[Record excerpts Boundary: Start]

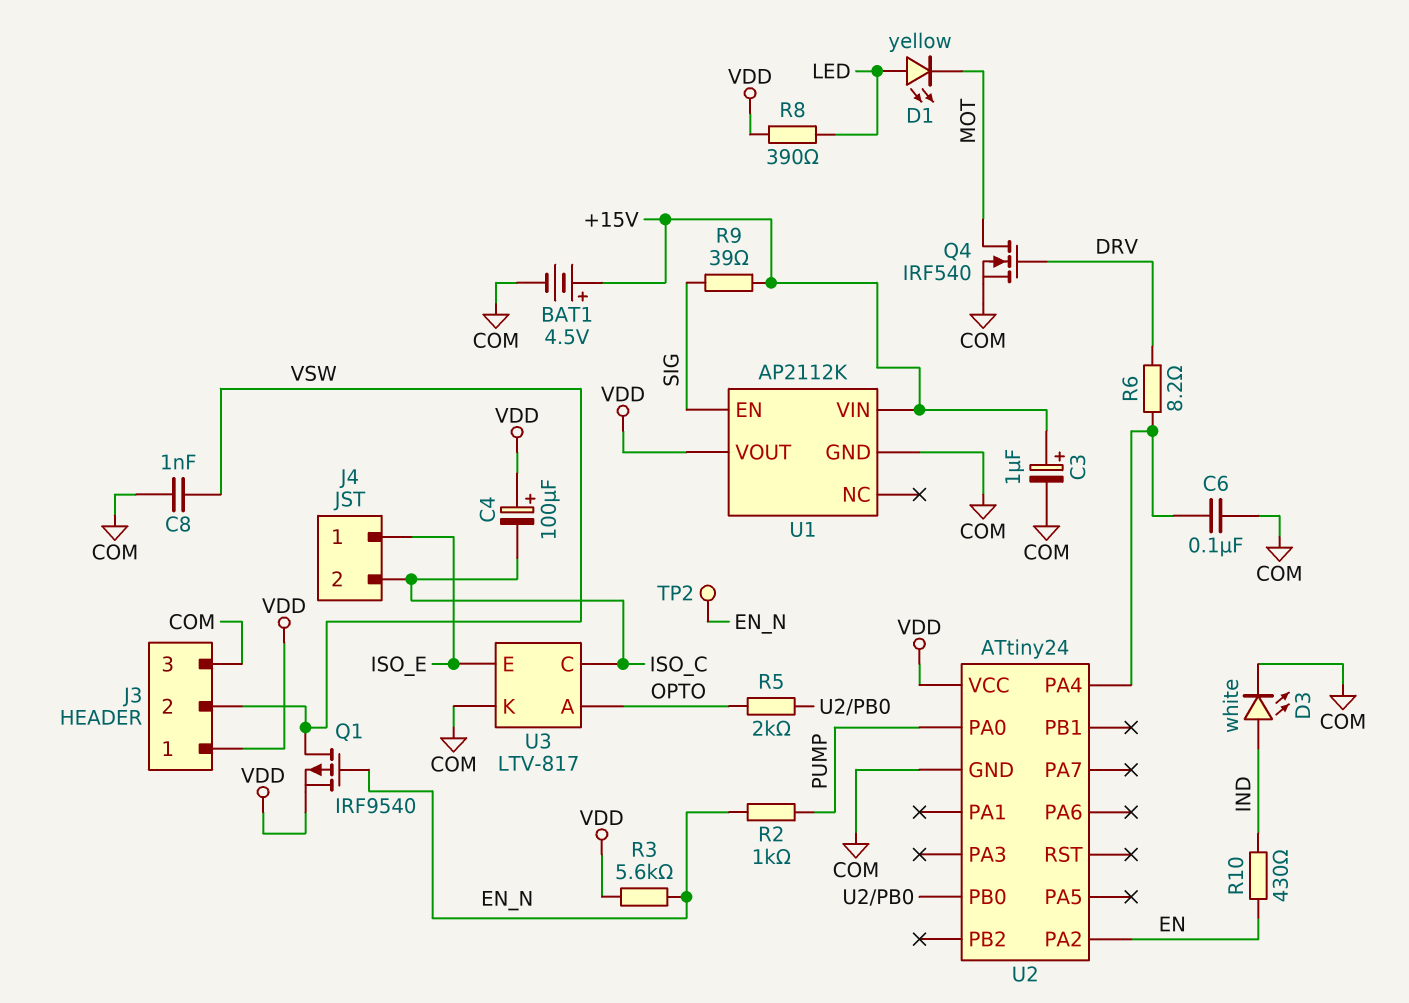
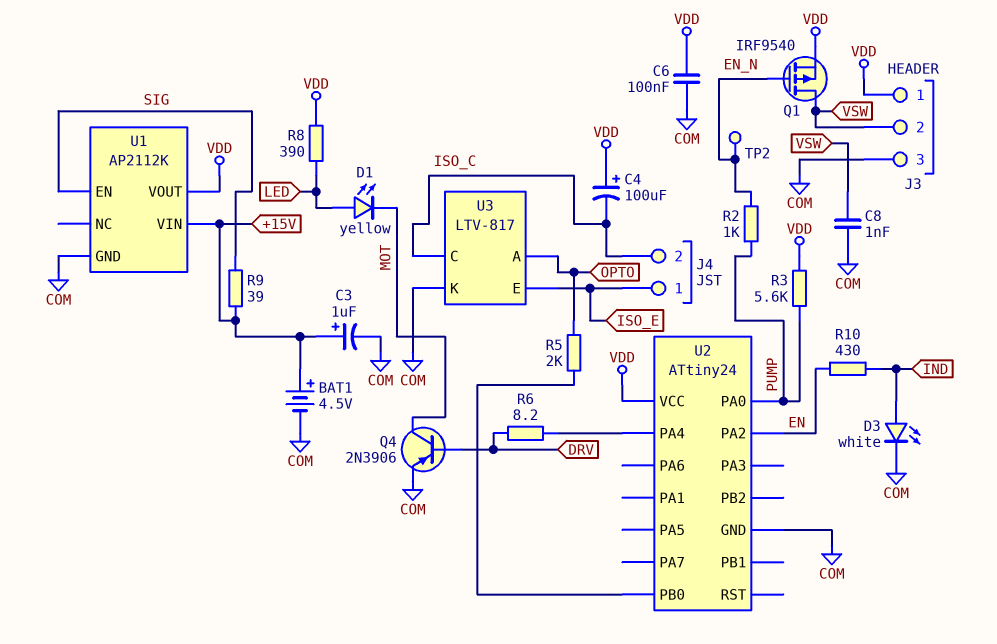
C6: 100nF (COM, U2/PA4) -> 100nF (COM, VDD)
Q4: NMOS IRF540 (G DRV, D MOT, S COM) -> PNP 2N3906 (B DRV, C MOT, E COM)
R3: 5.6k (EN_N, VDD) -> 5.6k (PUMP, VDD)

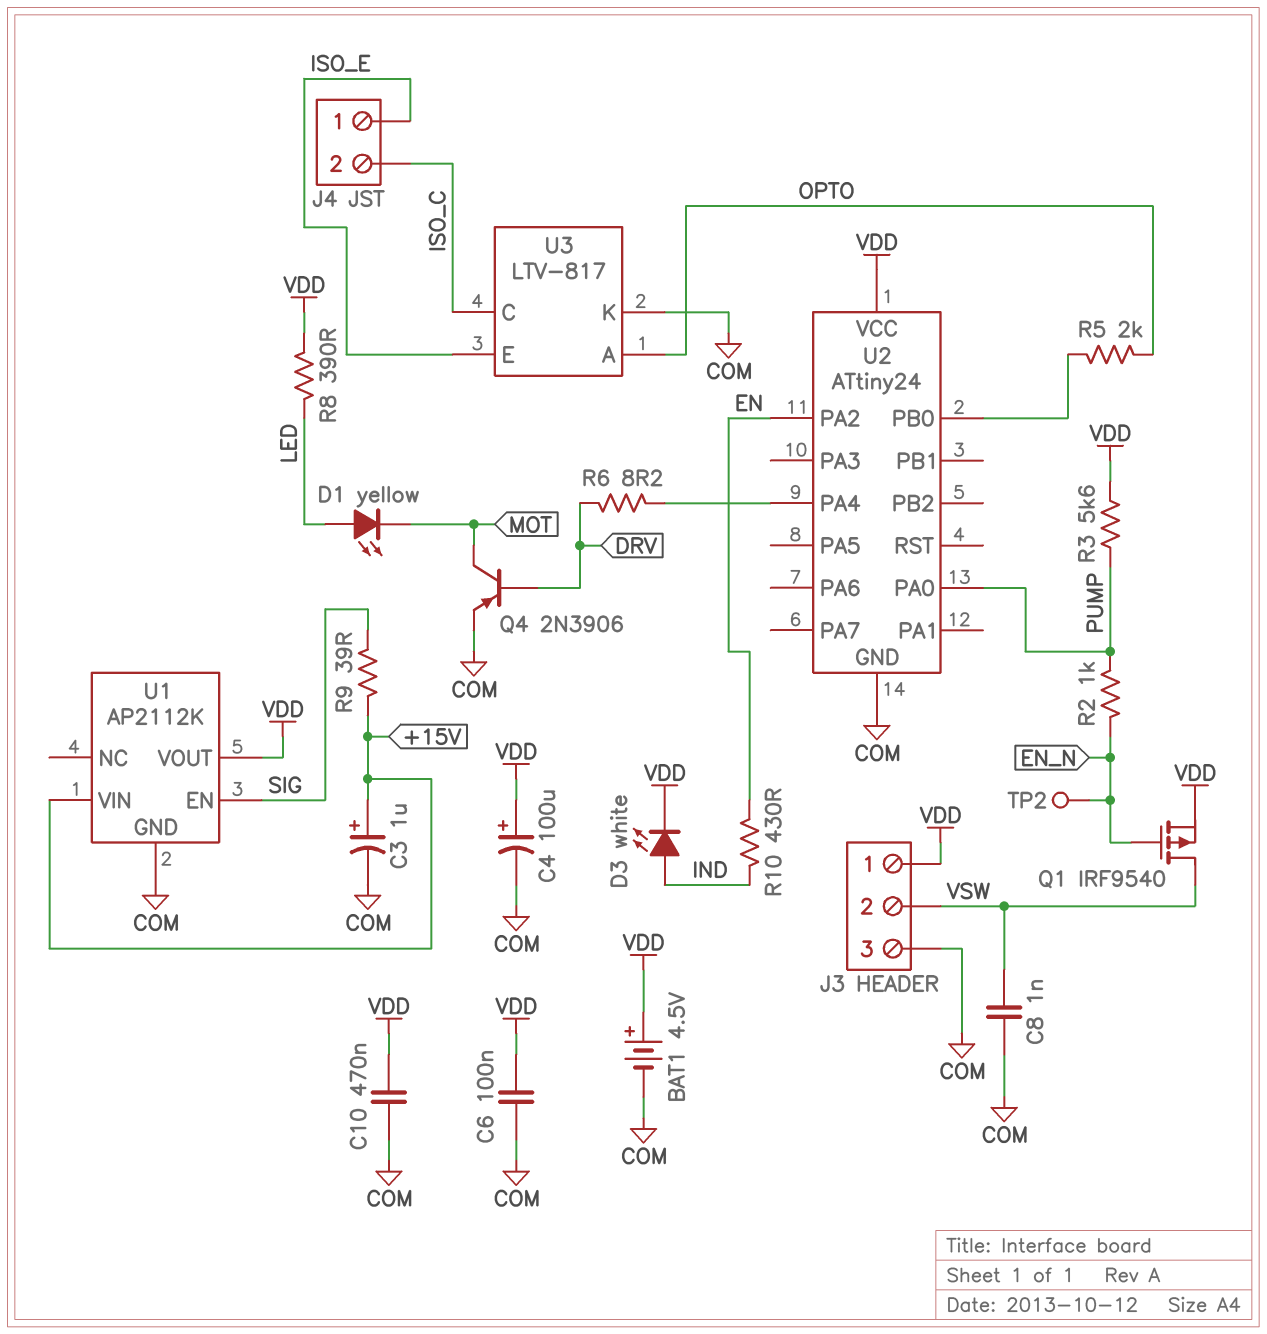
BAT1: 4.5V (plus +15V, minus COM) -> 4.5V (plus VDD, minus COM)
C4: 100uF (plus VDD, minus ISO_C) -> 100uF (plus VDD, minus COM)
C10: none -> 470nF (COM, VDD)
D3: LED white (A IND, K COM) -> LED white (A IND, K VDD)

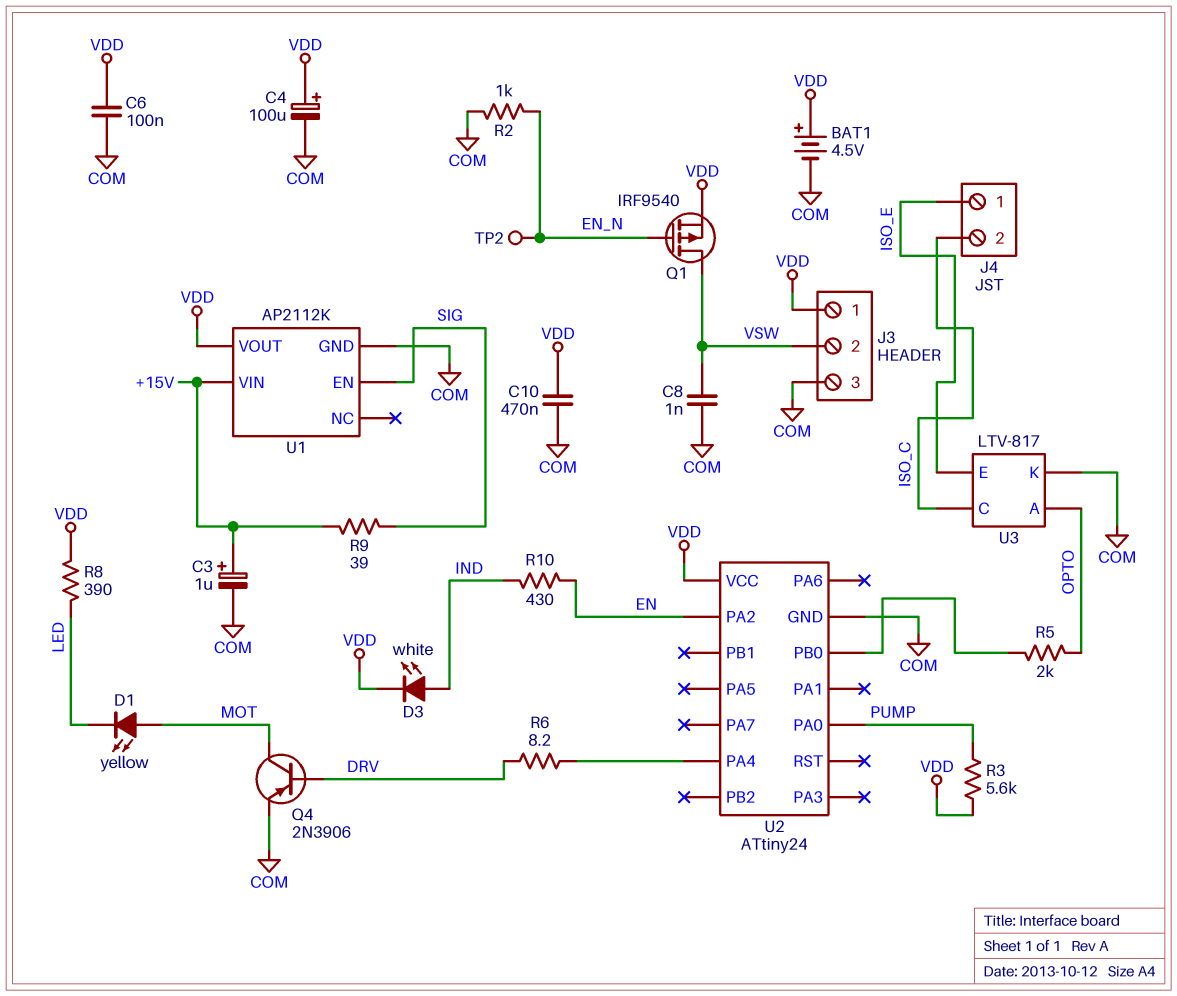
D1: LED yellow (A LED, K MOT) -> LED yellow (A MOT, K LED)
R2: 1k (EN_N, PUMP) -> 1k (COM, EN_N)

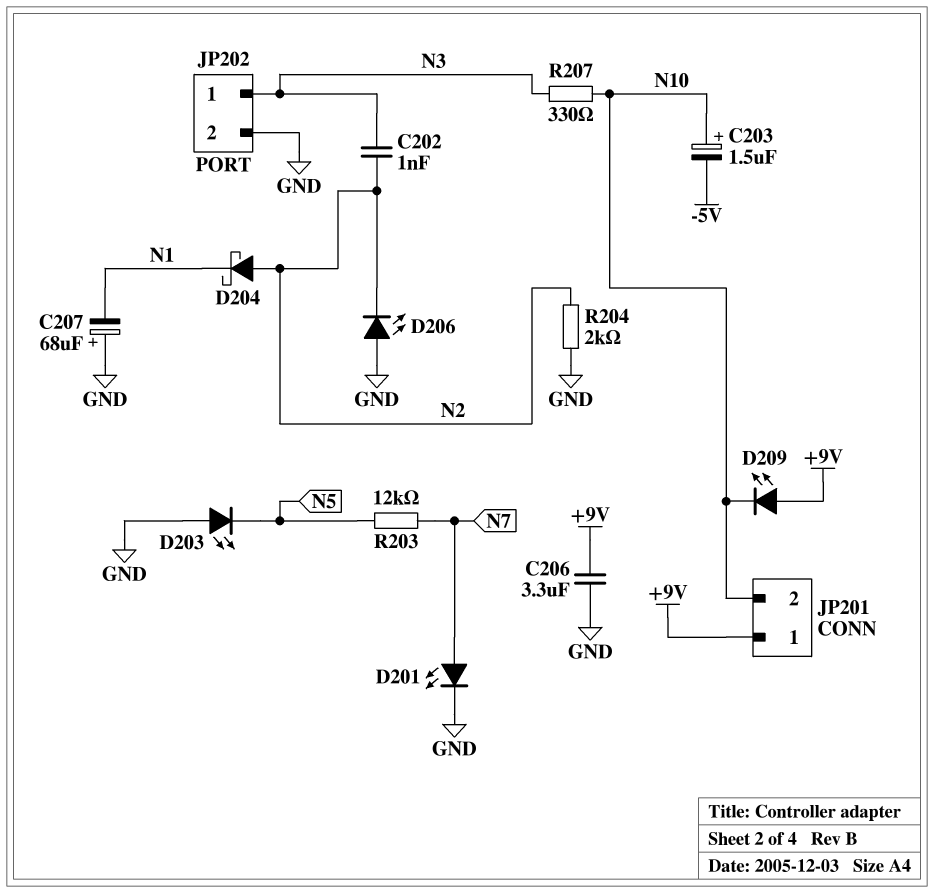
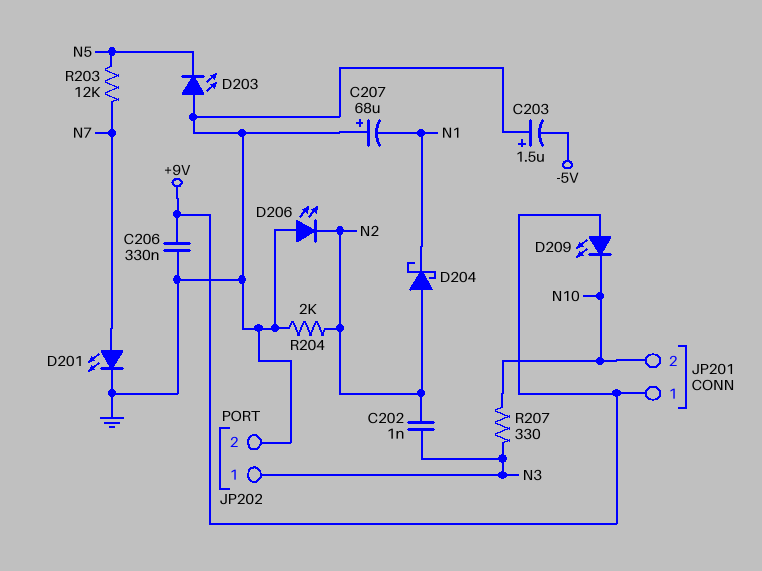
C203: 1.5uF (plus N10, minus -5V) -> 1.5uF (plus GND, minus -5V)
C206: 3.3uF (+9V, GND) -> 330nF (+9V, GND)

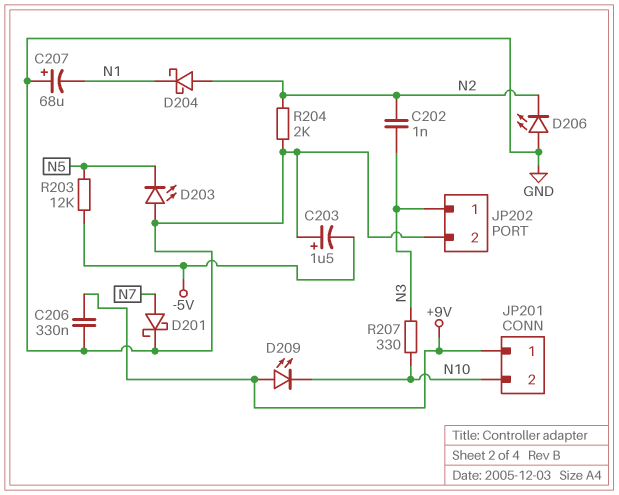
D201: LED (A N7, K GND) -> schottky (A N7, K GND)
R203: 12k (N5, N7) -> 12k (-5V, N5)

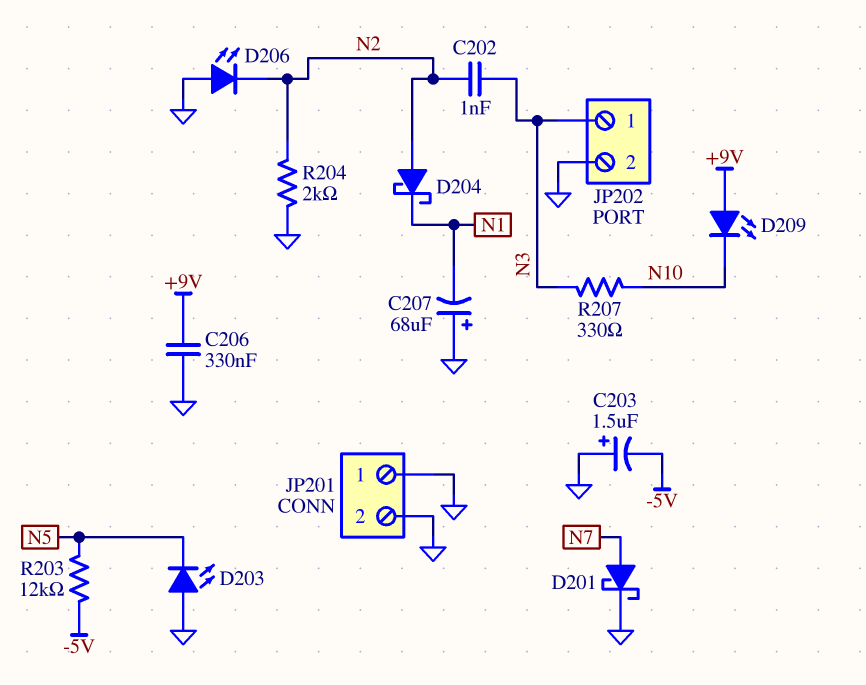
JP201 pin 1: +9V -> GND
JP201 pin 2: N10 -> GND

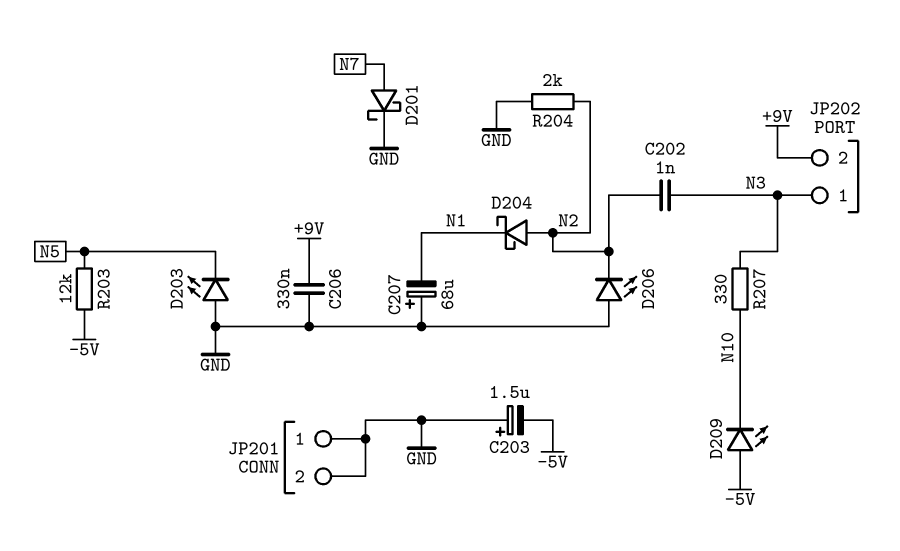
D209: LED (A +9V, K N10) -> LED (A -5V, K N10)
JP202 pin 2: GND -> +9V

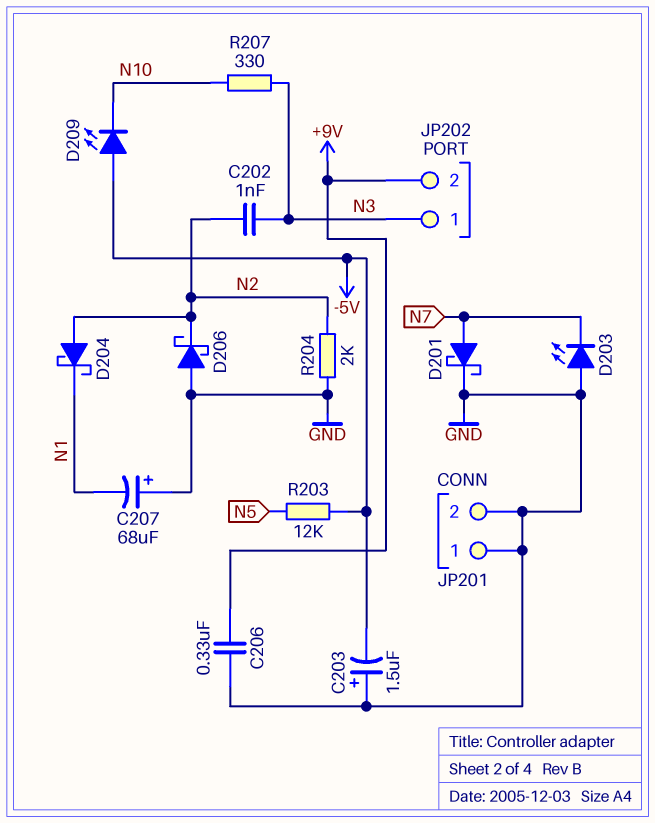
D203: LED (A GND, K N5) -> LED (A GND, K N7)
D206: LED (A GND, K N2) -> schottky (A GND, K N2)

[Record excerpts Boundary: End]

**Task**
Repeat every record above exactly. Omit the pictures.

**Exercise solution**
C6: 100nF (COM, U2/PA4) -> 100nF (COM, VDD)
Q4: NMOS IRF540 (G DRV, D MOT, S COM) -> PNP 2N3906 (B DRV, C MOT, E COM)
R3: 5.6k (EN_N, VDD) -> 5.6k (PUMP, VDD)

BAT1: 4.5V (plus +15V, minus COM) -> 4.5V (plus VDD, minus COM)
C4: 100uF (plus VDD, minus ISO_C) -> 100uF (plus VDD, minus COM)
C10: none -> 470nF (COM, VDD)
D3: LED white (A IND, K COM) -> LED white (A IND, K VDD)

D1: LED yellow (A LED, K MOT) -> LED yellow (A MOT, K LED)
R2: 1k (EN_N, PUMP) -> 1k (COM, EN_N)

C203: 1.5uF (plus N10, minus -5V) -> 1.5uF (plus GND, minus -5V)
C206: 3.3uF (+9V, GND) -> 330nF (+9V, GND)

D201: LED (A N7, K GND) -> schottky (A N7, K GND)
R203: 12k (N5, N7) -> 12k (-5V, N5)

JP201 pin 1: +9V -> GND
JP201 pin 2: N10 -> GND

D209: LED (A +9V, K N10) -> LED (A -5V, K N10)
JP202 pin 2: GND -> +9V

D203: LED (A GND, K N5) -> LED (A GND, K N7)
D206: LED (A GND, K N2) -> schottky (A GND, K N2)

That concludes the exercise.